⟨

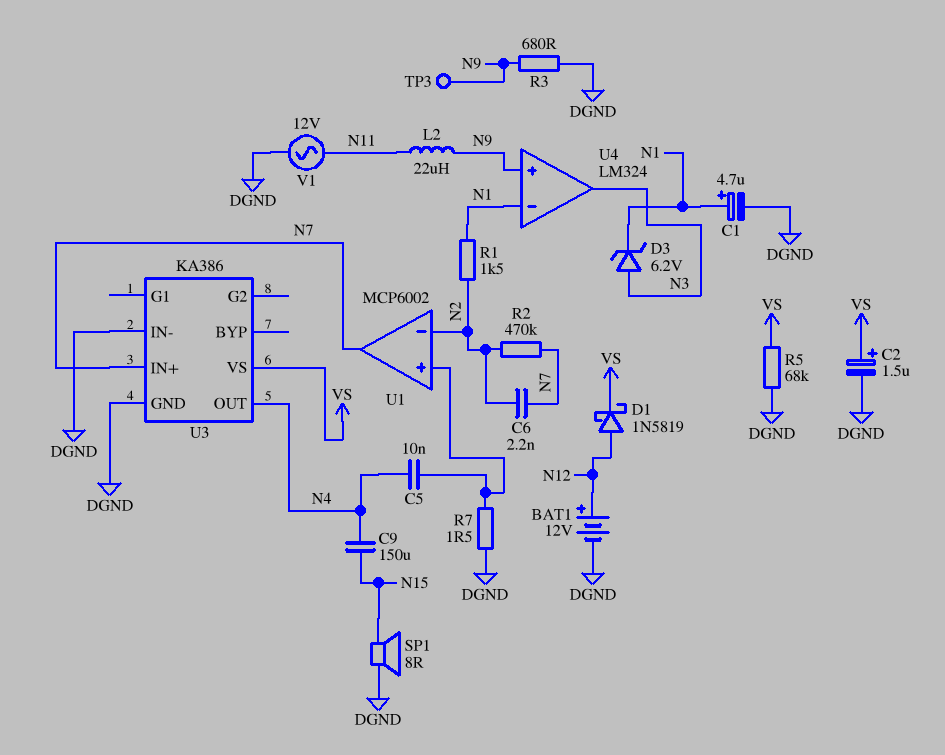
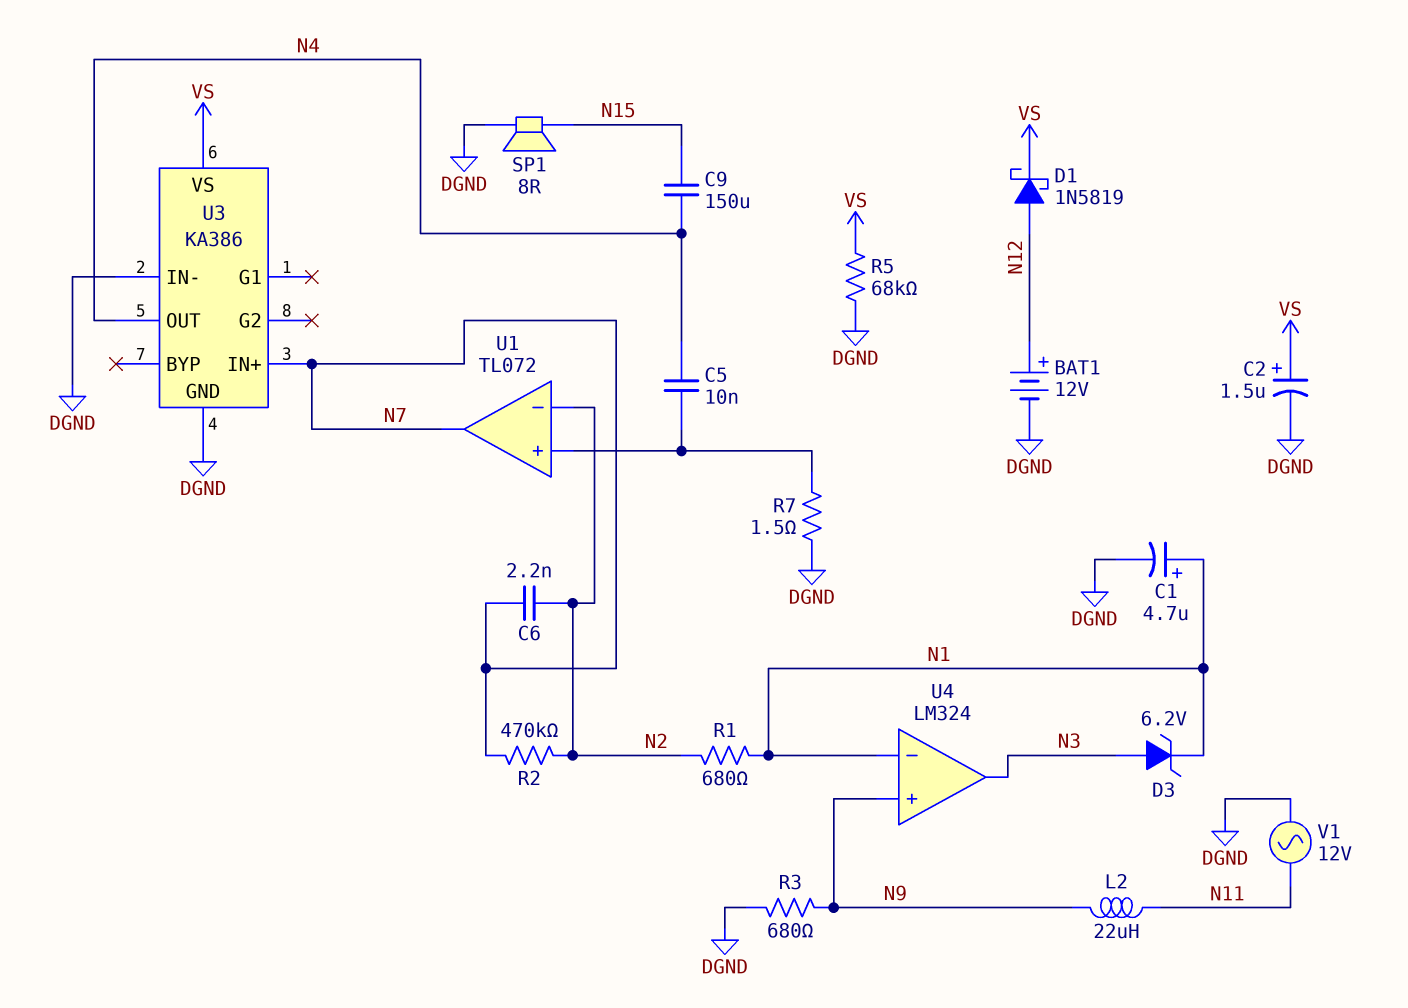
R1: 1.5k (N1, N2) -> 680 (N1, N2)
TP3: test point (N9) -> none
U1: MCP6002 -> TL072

⟩
⟨

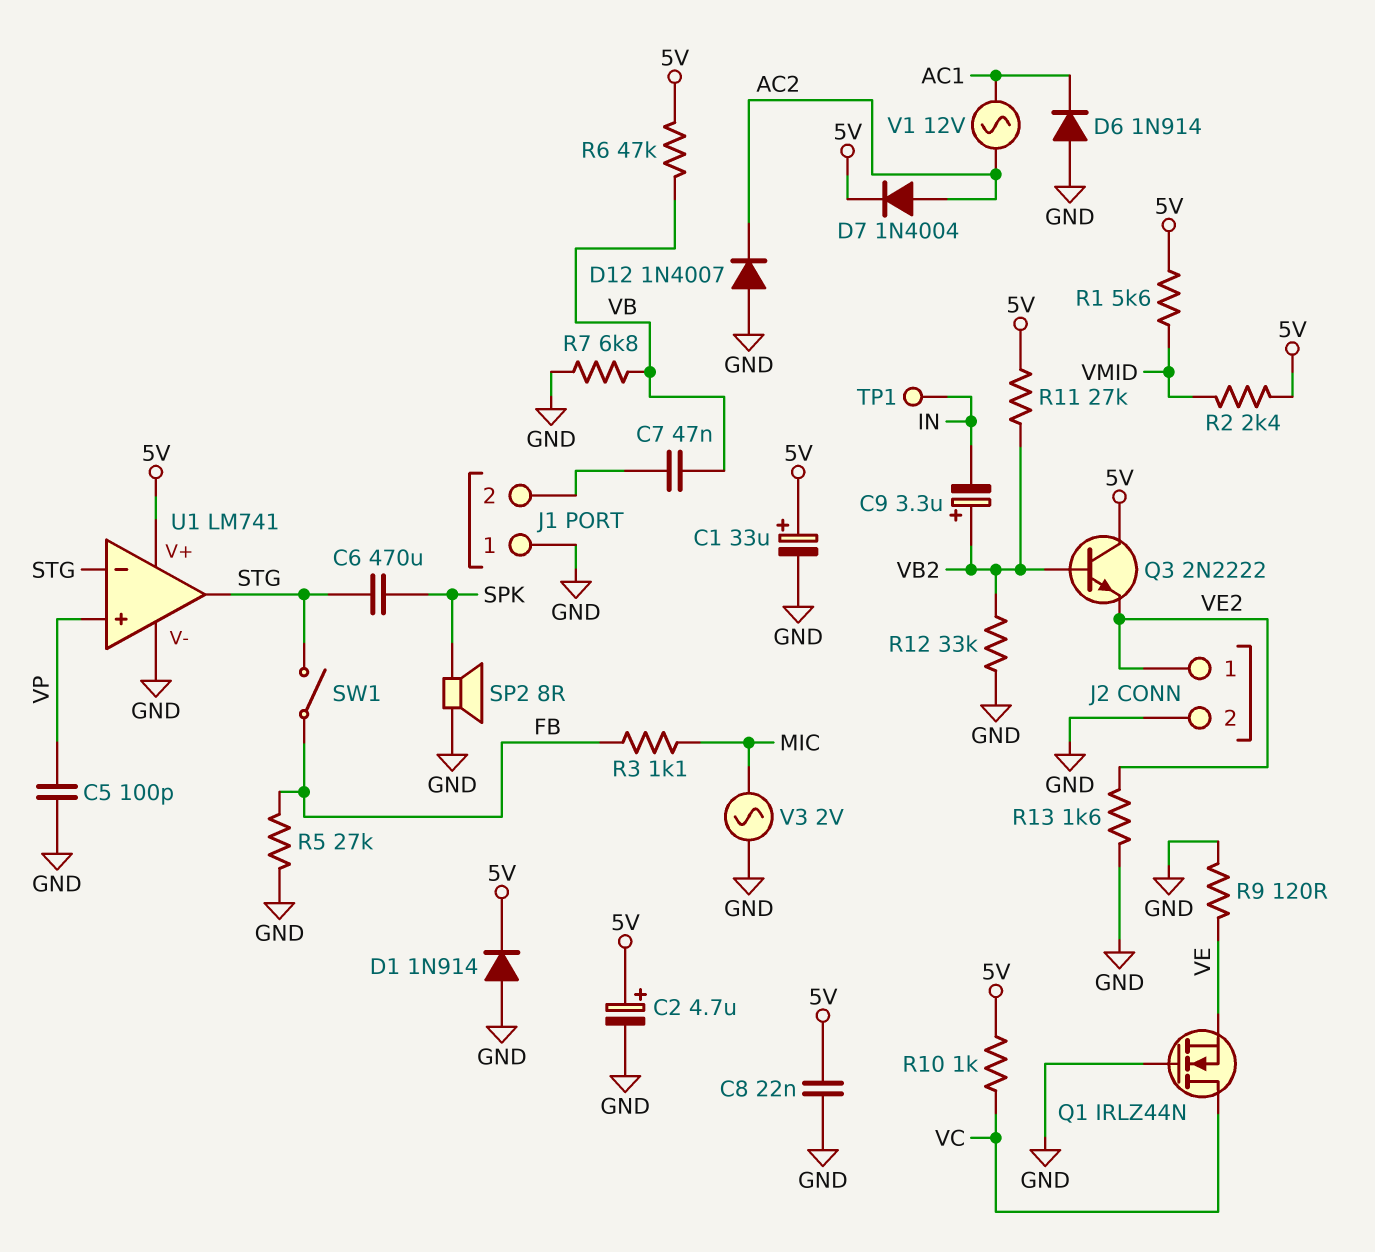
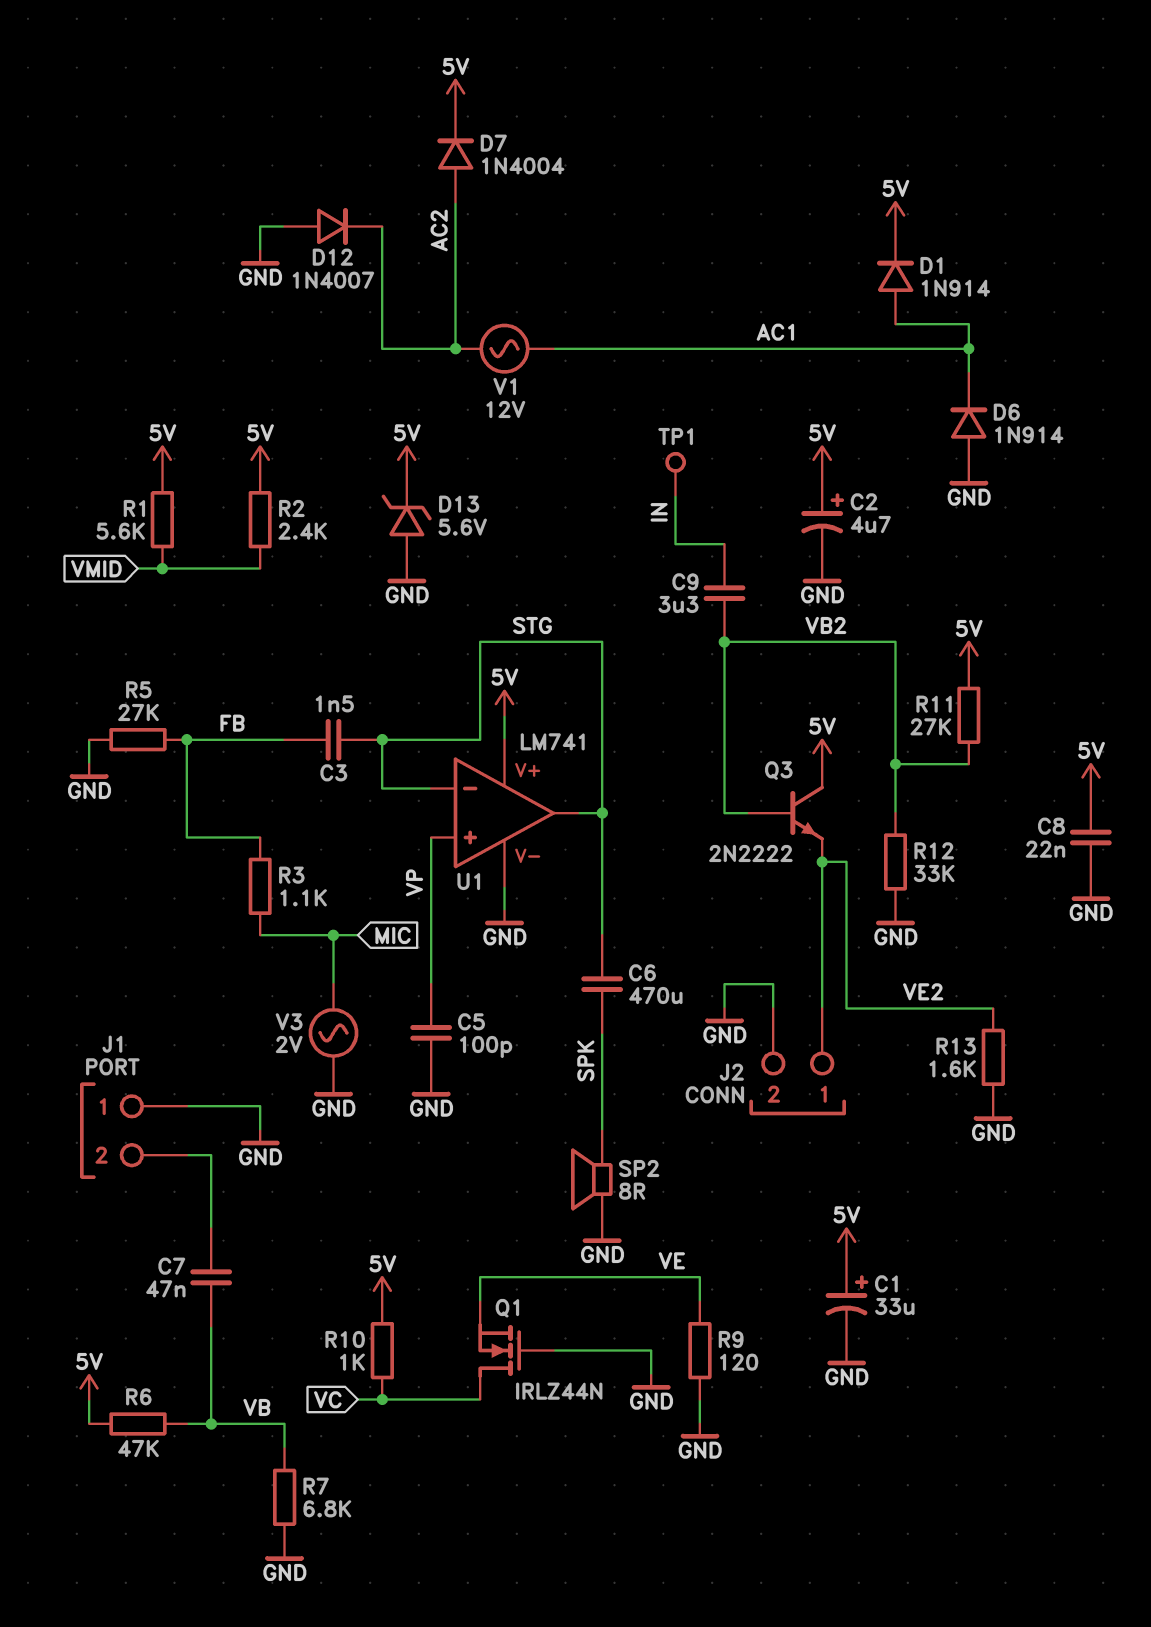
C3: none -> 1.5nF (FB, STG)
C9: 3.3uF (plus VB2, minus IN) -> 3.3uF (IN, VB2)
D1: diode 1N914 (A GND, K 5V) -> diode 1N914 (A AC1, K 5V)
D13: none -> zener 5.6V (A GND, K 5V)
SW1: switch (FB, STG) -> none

⟩

# [EXERCISE BRIEF]
Look above for the line with "R1: 1.5k (N1, N2) -> 680 (N1, N2)" and the line with "U1: MCP6002 -> TL072". Write out those two lines and all the lines between them, exactly, and no others.

# [ANSWER]
R1: 1.5k (N1, N2) -> 680 (N1, N2)
TP3: test point (N9) -> none
U1: MCP6002 -> TL072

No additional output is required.